▸ **Description of the task**
Beginning at the line containing "pos2: [381, 162, 411, 195]" in the material below and ending at the line containing "after: WHITE STRAWBERRY", return each line exactly and add nothing.

______________________________

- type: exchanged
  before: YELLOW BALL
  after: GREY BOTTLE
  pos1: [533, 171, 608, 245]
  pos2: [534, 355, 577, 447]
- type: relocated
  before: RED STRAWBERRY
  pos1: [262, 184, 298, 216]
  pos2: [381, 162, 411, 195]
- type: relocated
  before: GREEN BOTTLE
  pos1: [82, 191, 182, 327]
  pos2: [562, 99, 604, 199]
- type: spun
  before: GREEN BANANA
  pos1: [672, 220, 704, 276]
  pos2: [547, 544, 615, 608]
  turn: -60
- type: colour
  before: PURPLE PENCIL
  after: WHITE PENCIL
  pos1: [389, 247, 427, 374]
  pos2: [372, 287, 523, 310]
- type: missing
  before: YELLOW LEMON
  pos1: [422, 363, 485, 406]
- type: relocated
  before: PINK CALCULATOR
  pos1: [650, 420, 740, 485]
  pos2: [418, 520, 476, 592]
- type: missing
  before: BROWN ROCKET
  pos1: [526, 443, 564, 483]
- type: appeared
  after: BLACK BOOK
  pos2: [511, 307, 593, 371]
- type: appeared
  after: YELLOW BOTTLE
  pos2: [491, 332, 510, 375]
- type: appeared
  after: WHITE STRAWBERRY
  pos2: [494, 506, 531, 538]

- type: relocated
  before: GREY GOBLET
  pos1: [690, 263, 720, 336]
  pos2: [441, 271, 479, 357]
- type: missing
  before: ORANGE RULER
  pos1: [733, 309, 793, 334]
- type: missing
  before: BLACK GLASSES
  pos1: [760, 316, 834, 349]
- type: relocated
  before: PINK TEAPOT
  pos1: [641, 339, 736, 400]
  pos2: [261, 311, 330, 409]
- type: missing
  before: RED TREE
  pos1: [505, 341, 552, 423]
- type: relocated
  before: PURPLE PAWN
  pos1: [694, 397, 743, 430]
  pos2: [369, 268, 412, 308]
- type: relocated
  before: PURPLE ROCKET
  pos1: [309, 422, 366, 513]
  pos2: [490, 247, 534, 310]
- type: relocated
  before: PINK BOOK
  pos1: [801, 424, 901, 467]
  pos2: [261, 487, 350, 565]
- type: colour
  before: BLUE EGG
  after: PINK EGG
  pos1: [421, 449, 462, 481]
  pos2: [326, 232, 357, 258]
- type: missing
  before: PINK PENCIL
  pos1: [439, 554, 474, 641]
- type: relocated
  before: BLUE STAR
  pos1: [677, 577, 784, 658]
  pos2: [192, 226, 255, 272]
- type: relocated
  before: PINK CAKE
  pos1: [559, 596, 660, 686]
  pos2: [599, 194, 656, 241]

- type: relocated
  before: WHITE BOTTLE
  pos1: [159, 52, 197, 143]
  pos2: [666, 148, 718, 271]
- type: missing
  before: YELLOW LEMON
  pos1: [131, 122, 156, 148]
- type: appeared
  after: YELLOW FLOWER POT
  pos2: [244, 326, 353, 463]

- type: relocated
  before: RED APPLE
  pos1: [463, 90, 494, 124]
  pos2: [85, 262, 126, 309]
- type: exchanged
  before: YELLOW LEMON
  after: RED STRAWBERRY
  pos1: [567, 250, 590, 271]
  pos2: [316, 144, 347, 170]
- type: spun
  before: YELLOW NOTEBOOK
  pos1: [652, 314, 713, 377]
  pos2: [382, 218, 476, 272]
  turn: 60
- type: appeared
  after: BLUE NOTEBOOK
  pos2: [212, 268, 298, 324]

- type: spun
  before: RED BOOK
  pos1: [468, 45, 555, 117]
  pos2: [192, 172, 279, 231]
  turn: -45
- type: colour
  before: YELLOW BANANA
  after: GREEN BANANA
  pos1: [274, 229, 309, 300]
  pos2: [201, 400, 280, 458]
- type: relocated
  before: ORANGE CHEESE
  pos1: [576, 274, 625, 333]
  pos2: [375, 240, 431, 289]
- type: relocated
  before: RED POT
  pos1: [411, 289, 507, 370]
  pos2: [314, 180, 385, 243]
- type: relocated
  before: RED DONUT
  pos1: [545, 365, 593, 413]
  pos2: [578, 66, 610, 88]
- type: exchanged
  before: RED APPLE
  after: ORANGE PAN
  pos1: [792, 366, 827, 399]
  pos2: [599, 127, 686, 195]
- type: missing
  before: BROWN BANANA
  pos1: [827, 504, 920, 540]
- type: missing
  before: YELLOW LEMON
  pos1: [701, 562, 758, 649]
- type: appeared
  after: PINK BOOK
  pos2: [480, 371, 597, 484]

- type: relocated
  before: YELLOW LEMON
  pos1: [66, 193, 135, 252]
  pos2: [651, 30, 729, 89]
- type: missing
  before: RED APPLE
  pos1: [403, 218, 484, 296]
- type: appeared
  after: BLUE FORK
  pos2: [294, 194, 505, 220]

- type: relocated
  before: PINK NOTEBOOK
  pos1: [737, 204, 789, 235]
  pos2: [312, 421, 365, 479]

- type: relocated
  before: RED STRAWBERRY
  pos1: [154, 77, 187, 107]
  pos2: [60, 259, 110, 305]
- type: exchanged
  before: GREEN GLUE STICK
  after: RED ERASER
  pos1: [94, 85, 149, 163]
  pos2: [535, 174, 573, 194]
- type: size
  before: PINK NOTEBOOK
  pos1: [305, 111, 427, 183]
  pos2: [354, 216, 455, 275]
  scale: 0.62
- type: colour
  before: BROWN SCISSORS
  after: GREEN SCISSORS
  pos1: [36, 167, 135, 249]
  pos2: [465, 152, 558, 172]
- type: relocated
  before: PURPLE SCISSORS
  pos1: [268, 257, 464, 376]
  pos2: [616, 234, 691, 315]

______________________________

▸ **Solution for this task**
  pos2: [381, 162, 411, 195]
- type: relocated
  before: GREEN BOTTLE
  pos1: [82, 191, 182, 327]
  pos2: [562, 99, 604, 199]
- type: spun
  before: GREEN BANANA
  pos1: [672, 220, 704, 276]
  pos2: [547, 544, 615, 608]
  turn: -60
- type: colour
  before: PURPLE PENCIL
  after: WHITE PENCIL
  pos1: [389, 247, 427, 374]
  pos2: [372, 287, 523, 310]
- type: missing
  before: YELLOW LEMON
  pos1: [422, 363, 485, 406]
- type: relocated
  before: PINK CALCULATOR
  pos1: [650, 420, 740, 485]
  pos2: [418, 520, 476, 592]
- type: missing
  before: BROWN ROCKET
  pos1: [526, 443, 564, 483]
- type: appeared
  after: BLACK BOOK
  pos2: [511, 307, 593, 371]
- type: appeared
  after: YELLOW BOTTLE
  pos2: [491, 332, 510, 375]
- type: appeared
  after: WHITE STRAWBERRY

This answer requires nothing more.